*Collection entries*
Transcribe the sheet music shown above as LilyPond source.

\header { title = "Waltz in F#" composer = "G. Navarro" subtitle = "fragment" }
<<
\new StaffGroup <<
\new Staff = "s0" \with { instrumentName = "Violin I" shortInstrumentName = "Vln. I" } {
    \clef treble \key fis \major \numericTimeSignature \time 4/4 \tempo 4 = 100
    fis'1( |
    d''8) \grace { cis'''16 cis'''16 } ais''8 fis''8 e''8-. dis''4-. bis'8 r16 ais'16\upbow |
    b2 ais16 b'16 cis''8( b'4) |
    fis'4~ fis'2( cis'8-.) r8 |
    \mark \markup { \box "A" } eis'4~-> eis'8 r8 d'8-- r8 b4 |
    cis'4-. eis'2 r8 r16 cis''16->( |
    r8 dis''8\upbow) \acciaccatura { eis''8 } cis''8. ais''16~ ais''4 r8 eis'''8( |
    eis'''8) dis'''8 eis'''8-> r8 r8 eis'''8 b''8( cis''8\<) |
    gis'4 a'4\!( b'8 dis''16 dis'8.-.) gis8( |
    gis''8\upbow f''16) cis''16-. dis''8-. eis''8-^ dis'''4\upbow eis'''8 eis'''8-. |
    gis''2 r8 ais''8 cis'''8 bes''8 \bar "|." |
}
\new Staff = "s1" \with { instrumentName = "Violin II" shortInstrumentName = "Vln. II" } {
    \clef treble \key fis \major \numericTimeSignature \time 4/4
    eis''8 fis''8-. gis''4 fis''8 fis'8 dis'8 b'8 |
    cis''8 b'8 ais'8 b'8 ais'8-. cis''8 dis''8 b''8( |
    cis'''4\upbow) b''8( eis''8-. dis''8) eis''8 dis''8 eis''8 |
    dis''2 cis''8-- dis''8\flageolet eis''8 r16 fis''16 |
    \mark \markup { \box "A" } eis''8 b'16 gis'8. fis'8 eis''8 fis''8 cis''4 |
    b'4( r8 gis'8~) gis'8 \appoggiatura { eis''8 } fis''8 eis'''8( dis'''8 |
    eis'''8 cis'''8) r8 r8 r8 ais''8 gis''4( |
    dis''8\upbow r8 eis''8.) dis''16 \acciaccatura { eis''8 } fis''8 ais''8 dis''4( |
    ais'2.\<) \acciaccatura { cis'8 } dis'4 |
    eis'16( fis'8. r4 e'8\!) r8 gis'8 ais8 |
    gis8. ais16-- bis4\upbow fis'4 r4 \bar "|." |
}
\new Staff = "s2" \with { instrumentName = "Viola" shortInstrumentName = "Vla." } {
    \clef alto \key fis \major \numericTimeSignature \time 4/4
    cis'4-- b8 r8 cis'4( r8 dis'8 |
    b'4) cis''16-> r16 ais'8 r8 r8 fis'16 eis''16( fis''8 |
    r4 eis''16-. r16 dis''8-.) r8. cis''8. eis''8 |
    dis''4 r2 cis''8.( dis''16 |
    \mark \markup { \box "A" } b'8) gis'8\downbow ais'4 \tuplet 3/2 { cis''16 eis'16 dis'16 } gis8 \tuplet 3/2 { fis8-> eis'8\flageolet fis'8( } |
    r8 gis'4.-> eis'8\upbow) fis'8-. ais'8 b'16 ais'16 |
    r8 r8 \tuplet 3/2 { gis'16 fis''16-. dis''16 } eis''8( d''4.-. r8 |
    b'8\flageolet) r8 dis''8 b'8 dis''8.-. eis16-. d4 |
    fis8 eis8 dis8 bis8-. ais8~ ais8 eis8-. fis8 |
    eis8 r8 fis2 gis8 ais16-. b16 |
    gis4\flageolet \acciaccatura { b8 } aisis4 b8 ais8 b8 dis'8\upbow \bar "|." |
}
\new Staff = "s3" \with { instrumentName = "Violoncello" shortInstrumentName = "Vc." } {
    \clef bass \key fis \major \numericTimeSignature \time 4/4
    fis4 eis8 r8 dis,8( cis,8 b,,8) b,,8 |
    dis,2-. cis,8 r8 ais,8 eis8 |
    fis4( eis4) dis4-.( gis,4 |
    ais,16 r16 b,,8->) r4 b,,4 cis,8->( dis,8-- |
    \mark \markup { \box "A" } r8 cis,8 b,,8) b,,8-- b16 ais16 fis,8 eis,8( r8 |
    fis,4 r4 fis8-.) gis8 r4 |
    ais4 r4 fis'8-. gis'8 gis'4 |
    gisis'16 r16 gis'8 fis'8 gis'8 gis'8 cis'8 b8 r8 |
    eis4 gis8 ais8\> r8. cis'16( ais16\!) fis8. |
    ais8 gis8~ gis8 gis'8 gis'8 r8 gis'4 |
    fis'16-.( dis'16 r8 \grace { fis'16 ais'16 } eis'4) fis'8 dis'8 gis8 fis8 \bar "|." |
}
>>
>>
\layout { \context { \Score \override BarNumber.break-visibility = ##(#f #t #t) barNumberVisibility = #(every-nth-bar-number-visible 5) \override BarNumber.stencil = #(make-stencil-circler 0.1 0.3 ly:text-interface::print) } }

*YOUR INSTRUCTIONS*
Return each line of the records above that contains the string "with".

*ANSWER TO THE PROBLEM*
\new Staff = "s0" \with { instrumentName = "Violin I" shortInstrumentName = "Vln. I" } {
\new Staff = "s1" \with { instrumentName = "Violin II" shortInstrumentName = "Vln. II" } {
\new Staff = "s2" \with { instrumentName = "Viola" shortInstrumentName = "Vla." } {
\new Staff = "s3" \with { instrumentName = "Violoncello" shortInstrumentName = "Vc." } {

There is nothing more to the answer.